== What is needed ==
Extract, from the listing that follows, each line containing the word "white".

== Given records ==
· · · ·

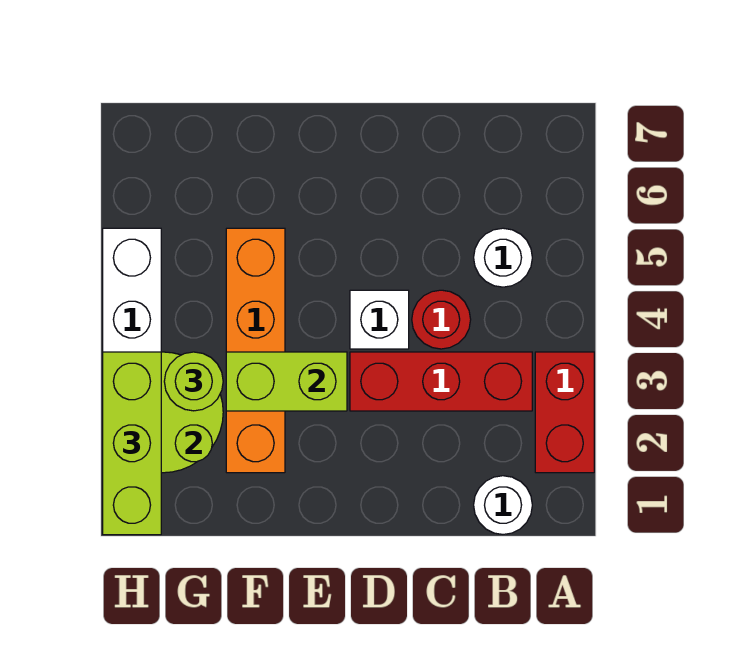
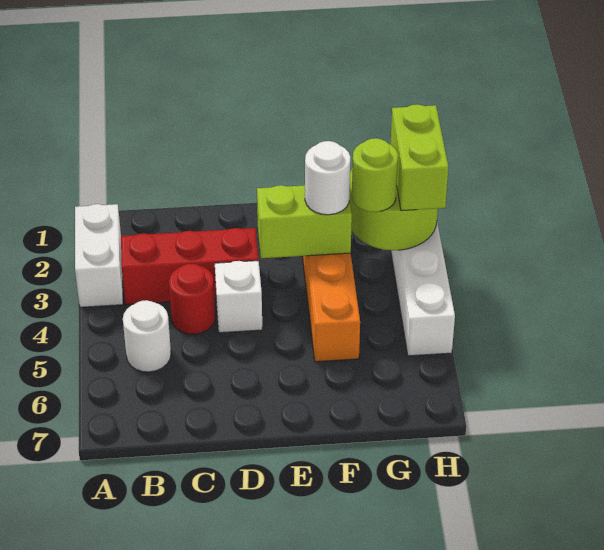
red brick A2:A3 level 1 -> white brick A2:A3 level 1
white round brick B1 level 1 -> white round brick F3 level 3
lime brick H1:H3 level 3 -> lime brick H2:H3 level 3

· · · ·

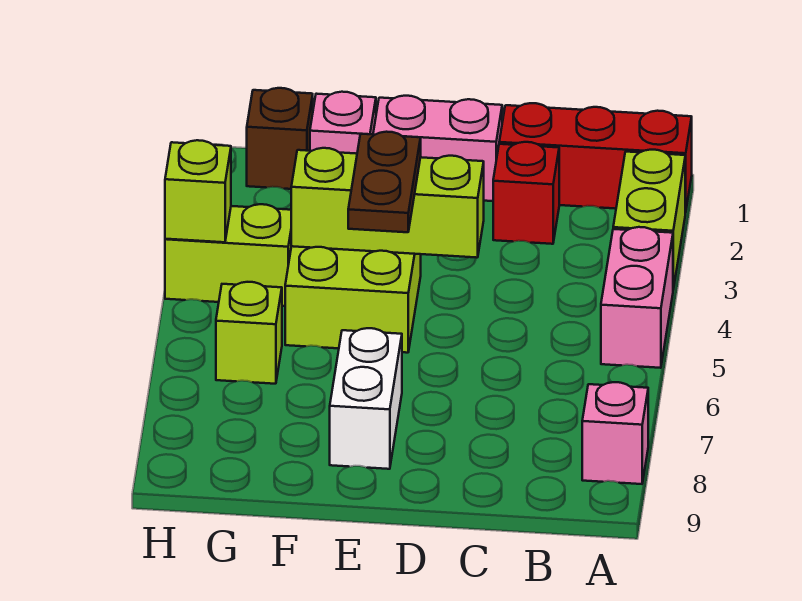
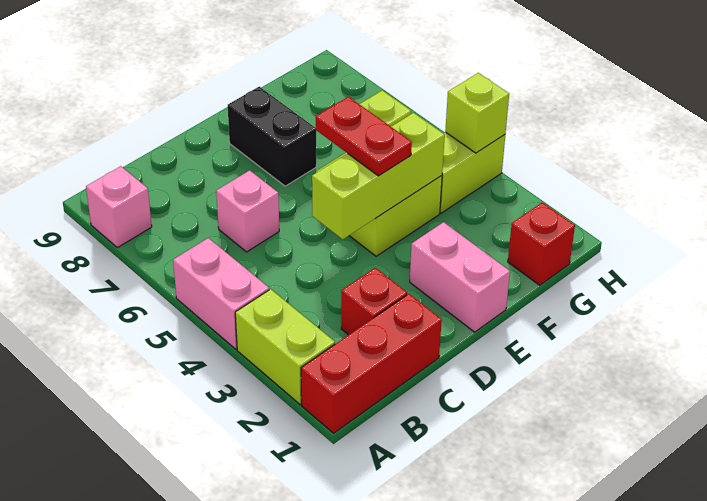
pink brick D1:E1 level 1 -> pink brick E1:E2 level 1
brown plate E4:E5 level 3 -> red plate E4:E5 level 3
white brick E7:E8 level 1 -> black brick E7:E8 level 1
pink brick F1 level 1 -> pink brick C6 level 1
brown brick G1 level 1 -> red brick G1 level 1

· · · ·

== Solved problem ==
red brick A2:A3 level 1 -> white brick A2:A3 level 1
white round brick B1 level 1 -> white round brick F3 level 3
white brick E7:E8 level 1 -> black brick E7:E8 level 1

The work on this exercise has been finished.